__Description of the task__. In this exercise, set down every entry that follows exactly as it appears.

Scene edit records

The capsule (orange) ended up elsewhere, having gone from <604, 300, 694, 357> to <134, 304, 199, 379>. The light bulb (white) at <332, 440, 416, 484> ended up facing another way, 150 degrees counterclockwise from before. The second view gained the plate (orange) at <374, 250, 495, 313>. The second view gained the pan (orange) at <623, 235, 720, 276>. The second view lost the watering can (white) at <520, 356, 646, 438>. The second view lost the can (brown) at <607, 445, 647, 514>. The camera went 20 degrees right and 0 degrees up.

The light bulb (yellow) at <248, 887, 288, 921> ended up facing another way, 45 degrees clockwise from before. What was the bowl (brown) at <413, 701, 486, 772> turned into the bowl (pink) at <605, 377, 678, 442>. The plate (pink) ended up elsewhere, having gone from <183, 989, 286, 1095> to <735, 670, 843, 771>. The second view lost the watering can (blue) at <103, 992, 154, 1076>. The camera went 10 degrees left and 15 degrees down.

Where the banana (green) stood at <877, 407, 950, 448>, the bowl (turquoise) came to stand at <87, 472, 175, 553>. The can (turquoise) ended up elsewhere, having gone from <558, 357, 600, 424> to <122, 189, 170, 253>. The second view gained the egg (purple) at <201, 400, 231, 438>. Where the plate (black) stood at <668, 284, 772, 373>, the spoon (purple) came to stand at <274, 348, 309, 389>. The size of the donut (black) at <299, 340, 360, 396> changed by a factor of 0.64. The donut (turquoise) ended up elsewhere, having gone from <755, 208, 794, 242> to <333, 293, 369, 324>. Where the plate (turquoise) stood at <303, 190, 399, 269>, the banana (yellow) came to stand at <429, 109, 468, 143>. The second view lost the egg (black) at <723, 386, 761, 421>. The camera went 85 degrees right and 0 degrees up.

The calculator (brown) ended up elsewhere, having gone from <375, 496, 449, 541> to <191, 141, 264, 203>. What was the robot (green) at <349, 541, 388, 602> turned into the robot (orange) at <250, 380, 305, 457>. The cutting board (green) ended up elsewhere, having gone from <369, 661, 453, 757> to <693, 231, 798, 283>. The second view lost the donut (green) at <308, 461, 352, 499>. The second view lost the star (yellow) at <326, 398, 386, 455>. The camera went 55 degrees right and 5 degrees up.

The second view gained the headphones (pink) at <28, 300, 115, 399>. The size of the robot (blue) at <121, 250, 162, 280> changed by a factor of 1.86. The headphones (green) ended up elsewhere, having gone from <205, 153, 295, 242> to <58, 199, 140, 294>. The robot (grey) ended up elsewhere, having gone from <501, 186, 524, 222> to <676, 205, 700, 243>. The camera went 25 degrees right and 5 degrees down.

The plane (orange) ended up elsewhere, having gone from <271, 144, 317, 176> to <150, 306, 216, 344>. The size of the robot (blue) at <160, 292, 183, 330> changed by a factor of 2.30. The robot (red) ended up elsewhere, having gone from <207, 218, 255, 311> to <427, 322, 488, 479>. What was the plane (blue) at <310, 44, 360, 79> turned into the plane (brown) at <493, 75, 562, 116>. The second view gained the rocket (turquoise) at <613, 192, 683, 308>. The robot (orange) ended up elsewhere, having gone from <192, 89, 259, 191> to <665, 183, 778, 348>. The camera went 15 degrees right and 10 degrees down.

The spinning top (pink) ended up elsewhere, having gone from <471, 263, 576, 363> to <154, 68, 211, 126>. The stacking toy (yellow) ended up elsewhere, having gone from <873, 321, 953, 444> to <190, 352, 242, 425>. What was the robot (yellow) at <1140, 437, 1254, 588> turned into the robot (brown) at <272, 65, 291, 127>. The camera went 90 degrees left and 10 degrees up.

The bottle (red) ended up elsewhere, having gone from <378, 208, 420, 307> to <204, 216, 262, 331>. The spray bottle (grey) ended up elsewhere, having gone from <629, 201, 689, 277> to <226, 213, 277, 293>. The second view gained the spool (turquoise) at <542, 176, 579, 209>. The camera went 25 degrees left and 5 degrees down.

__Exercise solution__.
The capsule (orange) ended up elsewhere, having gone from <604, 300, 694, 357> to <134, 304, 199, 379>. The light bulb (white) at <332, 440, 416, 484> ended up facing another way, 150 degrees counterclockwise from before. The second view gained the plate (orange) at <374, 250, 495, 313>. The second view gained the pan (orange) at <623, 235, 720, 276>. The second view lost the watering can (white) at <520, 356, 646, 438>. The second view lost the can (brown) at <607, 445, 647, 514>. The camera went 20 degrees right and 0 degrees up.

The light bulb (yellow) at <248, 887, 288, 921> ended up facing another way, 45 degrees clockwise from before. What was the bowl (brown) at <413, 701, 486, 772> turned into the bowl (pink) at <605, 377, 678, 442>. The plate (pink) ended up elsewhere, having gone from <183, 989, 286, 1095> to <735, 670, 843, 771>. The second view lost the watering can (blue) at <103, 992, 154, 1076>. The camera went 10 degrees left and 15 degrees down.

Where the banana (green) stood at <877, 407, 950, 448>, the bowl (turquoise) came to stand at <87, 472, 175, 553>. The can (turquoise) ended up elsewhere, having gone from <558, 357, 600, 424> to <122, 189, 170, 253>. The second view gained the egg (purple) at <201, 400, 231, 438>. Where the plate (black) stood at <668, 284, 772, 373>, the spoon (purple) came to stand at <274, 348, 309, 389>. The size of the donut (black) at <299, 340, 360, 396> changed by a factor of 0.64. The donut (turquoise) ended up elsewhere, having gone from <755, 208, 794, 242> to <333, 293, 369, 324>. Where the plate (turquoise) stood at <303, 190, 399, 269>, the banana (yellow) came to stand at <429, 109, 468, 143>. The second view lost the egg (black) at <723, 386, 761, 421>. The camera went 85 degrees right and 0 degrees up.

The calculator (brown) ended up elsewhere, having gone from <375, 496, 449, 541> to <191, 141, 264, 203>. What was the robot (green) at <349, 541, 388, 602> turned into the robot (orange) at <250, 380, 305, 457>. The cutting board (green) ended up elsewhere, having gone from <369, 661, 453, 757> to <693, 231, 798, 283>. The second view lost the donut (green) at <308, 461, 352, 499>. The second view lost the star (yellow) at <326, 398, 386, 455>. The camera went 55 degrees right and 5 degrees up.

The second view gained the headphones (pink) at <28, 300, 115, 399>. The size of the robot (blue) at <121, 250, 162, 280> changed by a factor of 1.86. The headphones (green) ended up elsewhere, having gone from <205, 153, 295, 242> to <58, 199, 140, 294>. The robot (grey) ended up elsewhere, having gone from <501, 186, 524, 222> to <676, 205, 700, 243>. The camera went 25 degrees right and 5 degrees down.

The plane (orange) ended up elsewhere, having gone from <271, 144, 317, 176> to <150, 306, 216, 344>. The size of the robot (blue) at <160, 292, 183, 330> changed by a factor of 2.30. The robot (red) ended up elsewhere, having gone from <207, 218, 255, 311> to <427, 322, 488, 479>. What was the plane (blue) at <310, 44, 360, 79> turned into the plane (brown) at <493, 75, 562, 116>. The second view gained the rocket (turquoise) at <613, 192, 683, 308>. The robot (orange) ended up elsewhere, having gone from <192, 89, 259, 191> to <665, 183, 778, 348>. The camera went 15 degrees right and 10 degrees down.

The spinning top (pink) ended up elsewhere, having gone from <471, 263, 576, 363> to <154, 68, 211, 126>. The stacking toy (yellow) ended up elsewhere, having gone from <873, 321, 953, 444> to <190, 352, 242, 425>. What was the robot (yellow) at <1140, 437, 1254, 588> turned into the robot (brown) at <272, 65, 291, 127>. The camera went 90 degrees left and 10 degrees up.

The bottle (red) ended up elsewhere, having gone from <378, 208, 420, 307> to <204, 216, 262, 331>. The spray bottle (grey) ended up elsewhere, having gone from <629, 201, 689, 277> to <226, 213, 277, 293>. The second view gained the spool (turquoise) at <542, 176, 579, 209>. The camera went 25 degrees left and 5 degrees down.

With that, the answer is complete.